= Beginning of Section =

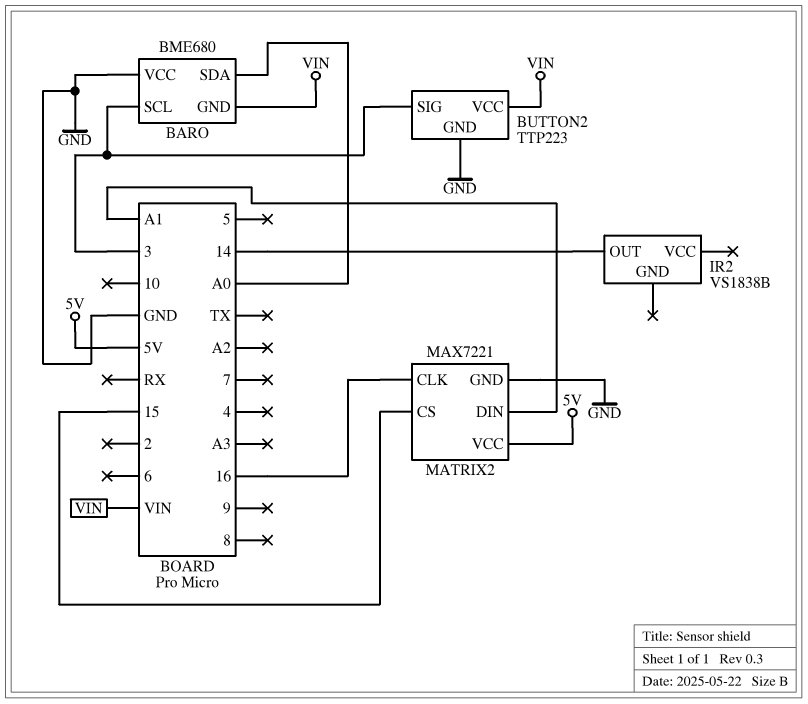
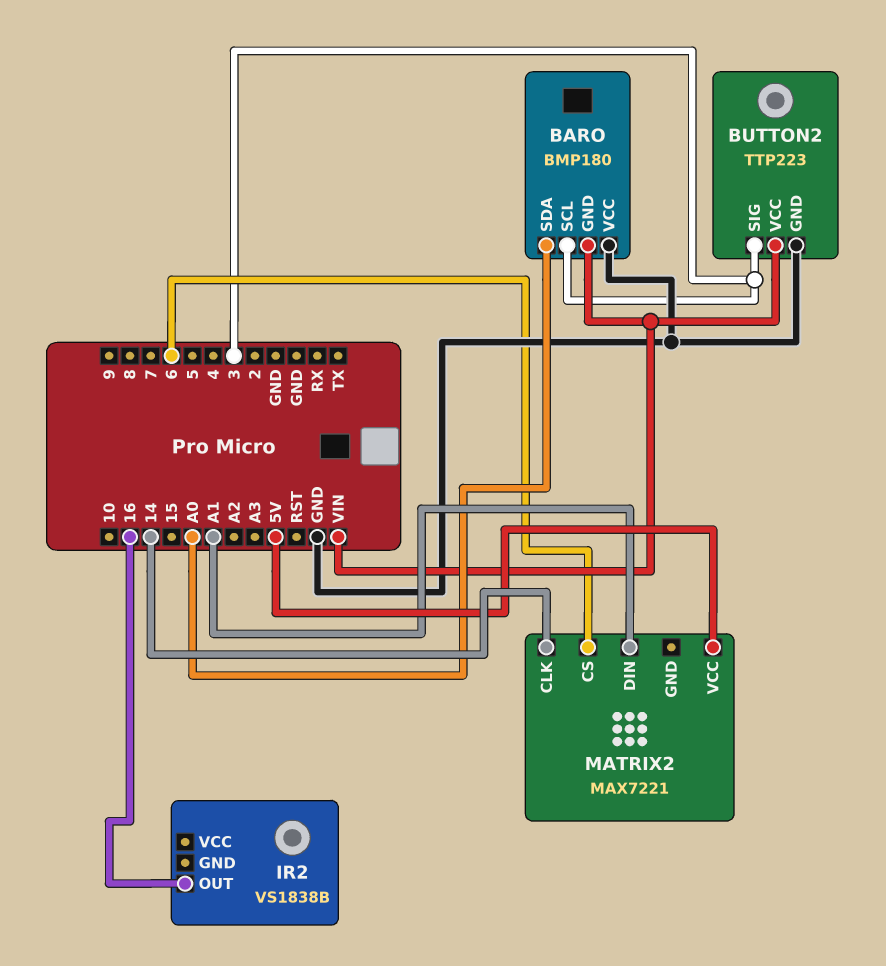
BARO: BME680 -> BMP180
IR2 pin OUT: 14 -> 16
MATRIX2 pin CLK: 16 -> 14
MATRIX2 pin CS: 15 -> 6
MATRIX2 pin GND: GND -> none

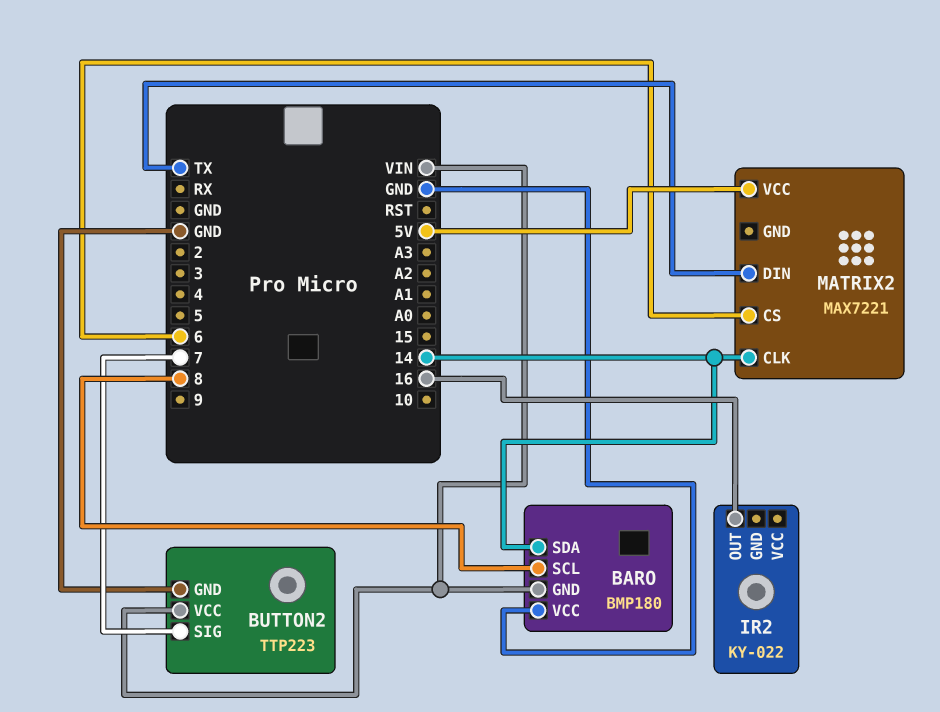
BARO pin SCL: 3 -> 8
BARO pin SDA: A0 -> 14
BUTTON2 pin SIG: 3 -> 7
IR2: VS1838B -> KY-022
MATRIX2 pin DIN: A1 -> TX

= End of Section =

• **Your goal**: Since only the total is wanted, work out how many lines of the data above contain "BARO" and state it alone.

• **Exercise output**: 3